● **What is being asked**
The listing, minus its pictures, is to be given again exactly.

● **Recorded data**
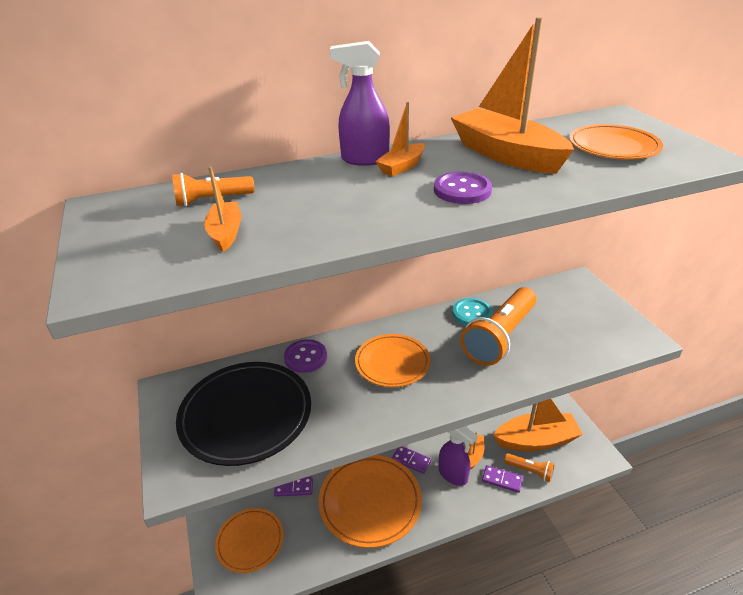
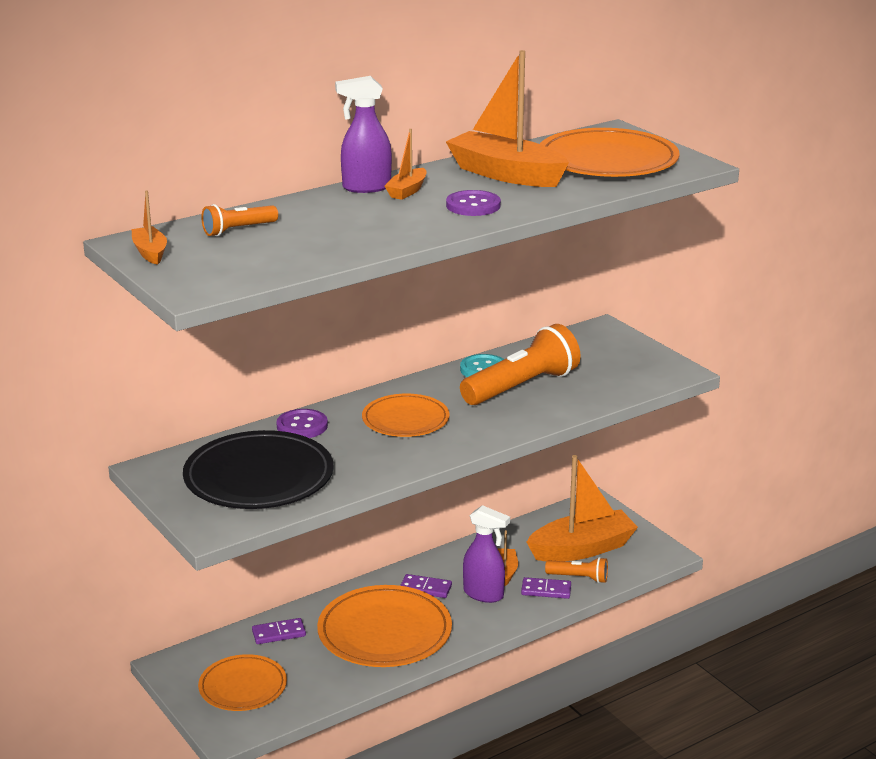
camera: 15 degrees left, 10 degrees down
orange boat [204,167,241,252] -> orange boat moved to [131,190,167,265]
orange flashlight [461,287,537,366] -> orange flashlight turned 150 degrees counterclockwise [460,324,581,405]
orange plate [569,124,663,160] -> orange plate [540,128,680,177], size x1.60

● **Output of the exercise**
camera: 15 degrees left, 10 degrees down
orange boat [204,167,241,252] -> orange boat moved to [131,190,167,265]
orange flashlight [461,287,537,366] -> orange flashlight turned 150 degrees counterclockwise [460,324,581,405]
orange plate [569,124,663,160] -> orange plate [540,128,680,177], size x1.60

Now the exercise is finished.